COLLECTED DATA.
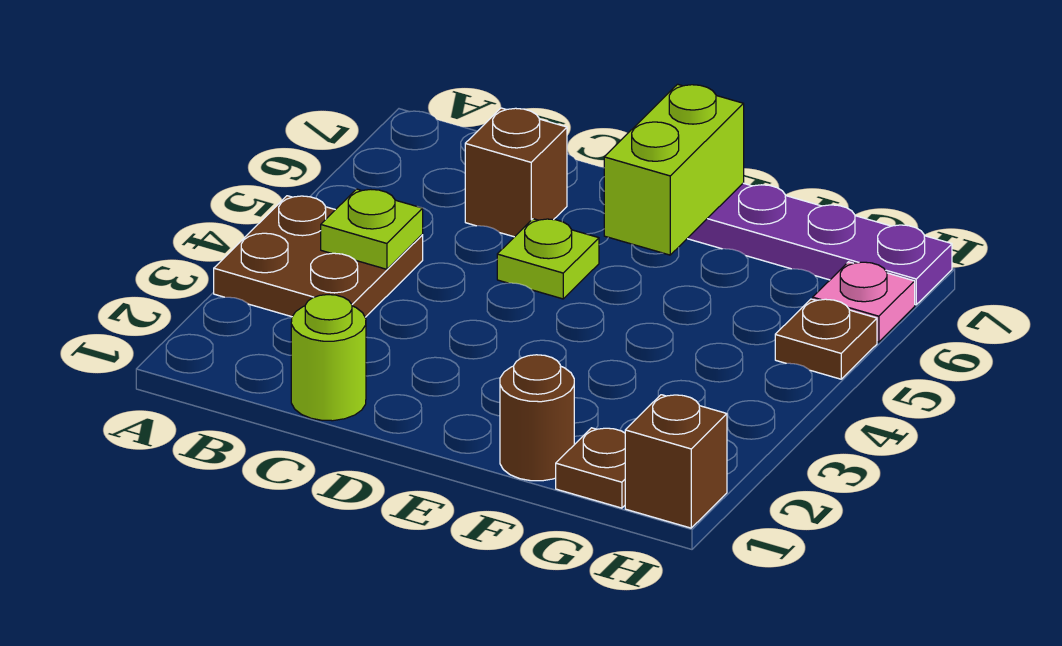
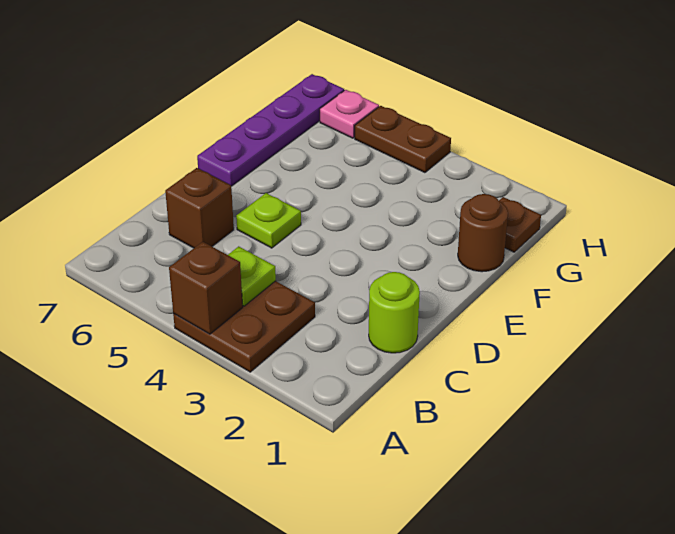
lime brick E6:E7 level 2 -> none
brown brick H1 level 1 -> brown brick A4 level 2
brown plate H5 level 1 -> brown plate H4:H5 level 1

TASK PROMPT.
With the string "brown" as the key, filter the data above and show the lines that match.

ANSWER TO THE PROBLEM.
brown brick H1 level 1 -> brown brick A4 level 2
brown plate H5 level 1 -> brown plate H4:H5 level 1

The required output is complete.